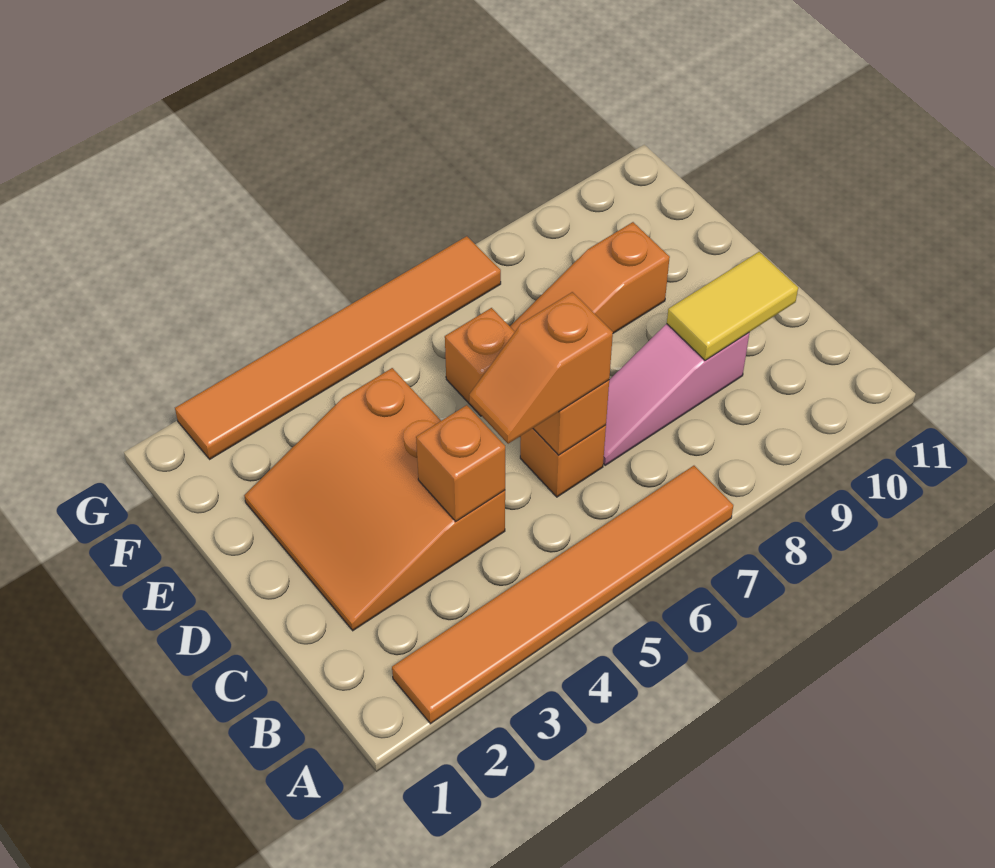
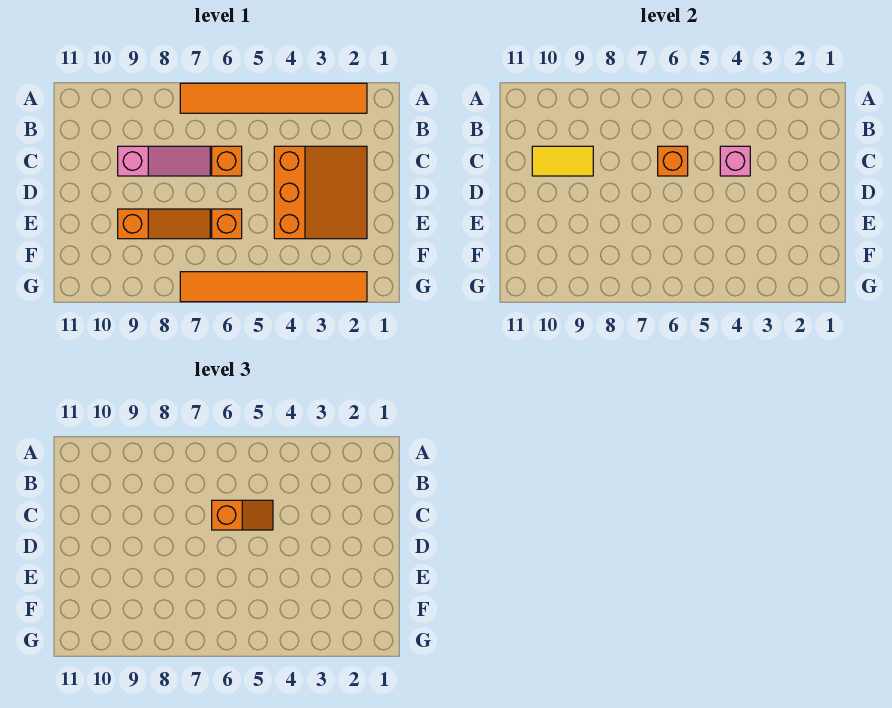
orange brick C4 level 2 -> pink brick C4 level 2

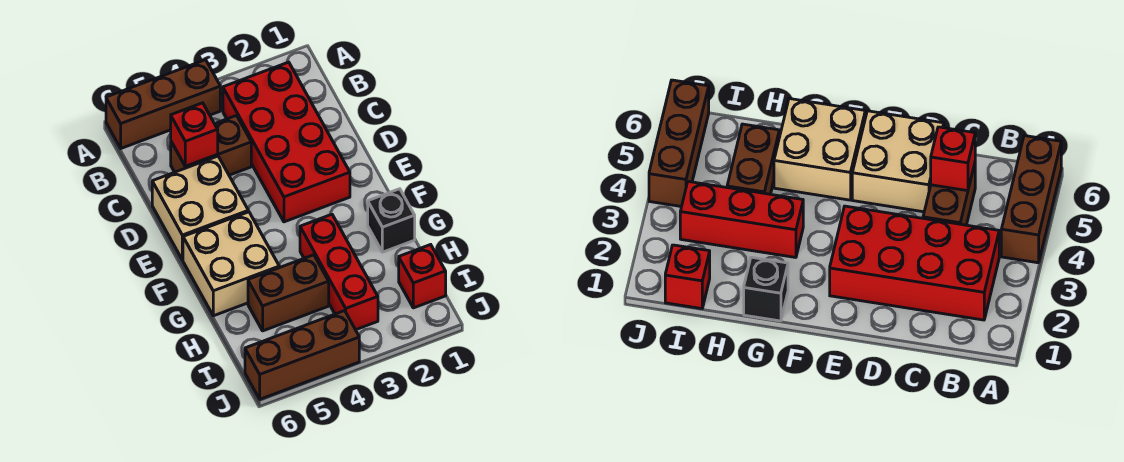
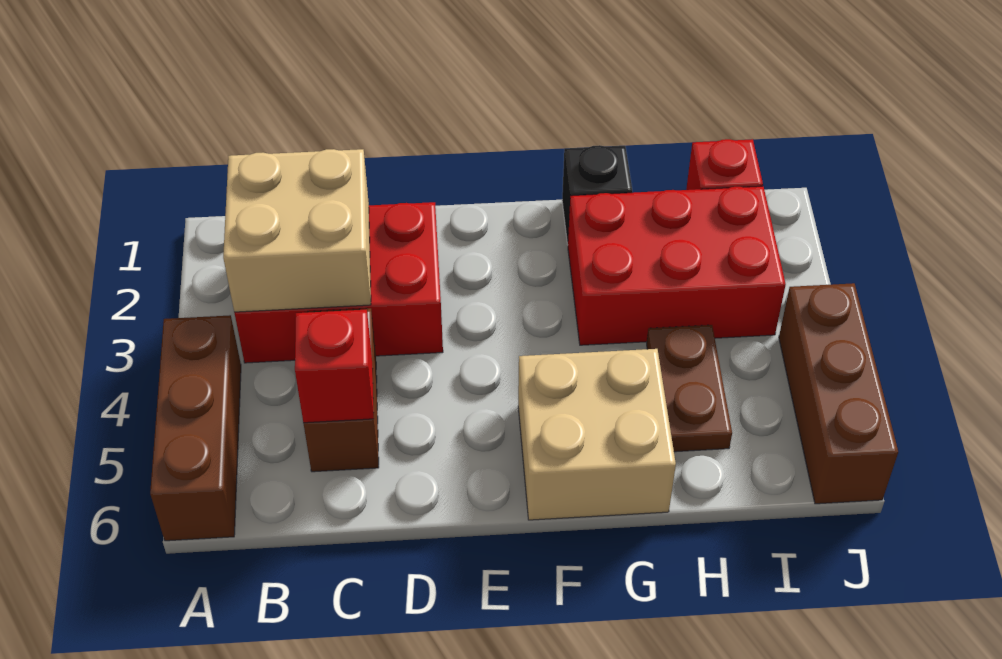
red brick B2:E3 level 1 -> red brick B2:D3 level 1
tan brick D5:E6 level 1 -> tan brick B2:C3 level 2
red brick G3:I3 level 1 -> red brick G2:I3 level 1
brown brick H4:H5 level 1 -> brown plate H4:H5 level 1

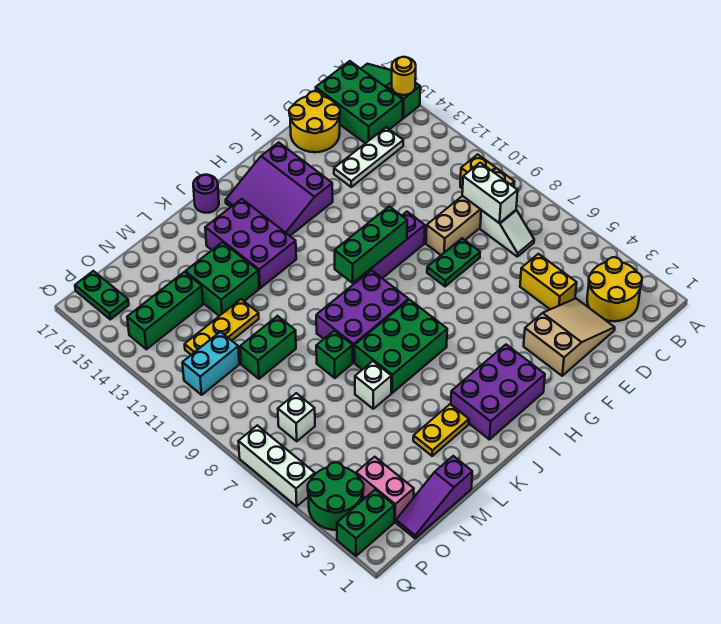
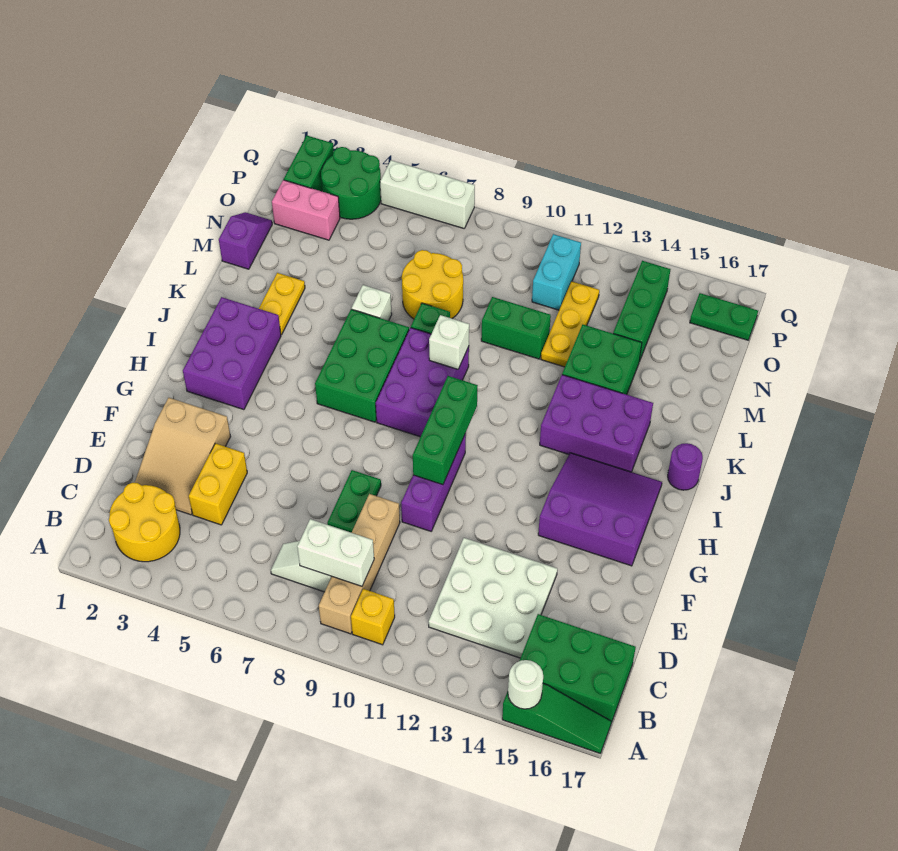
yellow round brick A15 level 2 -> white round brick A15 level 2
white plate C14:E14 level 1 -> white plate C12:E14 level 1
yellow brick D4:D5 level 1 -> yellow brick D4:E4 level 1
yellow round brick D16:E17 level 1 -> yellow round brick M7:N8 level 1
purple slope M1:O1 level 1 top M -> purple slope M1:N1 level 1 top M
green brick M10:N10 level 1 -> green brick M10:M11 level 1
white brick O7 level 1 -> white brick K9 level 2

***

→ What is being asked
Print the data exactly, from its first line to the line containing "brown brick H4:H5", both included. Omit the pictures.

→ Response area
orange brick C4 level 2 -> pink brick C4 level 2

red brick B2:E3 level 1 -> red brick B2:D3 level 1
tan brick D5:E6 level 1 -> tan brick B2:C3 level 2
red brick G3:I3 level 1 -> red brick G2:I3 level 1
brown brick H4:H5 level 1 -> brown plate H4:H5 level 1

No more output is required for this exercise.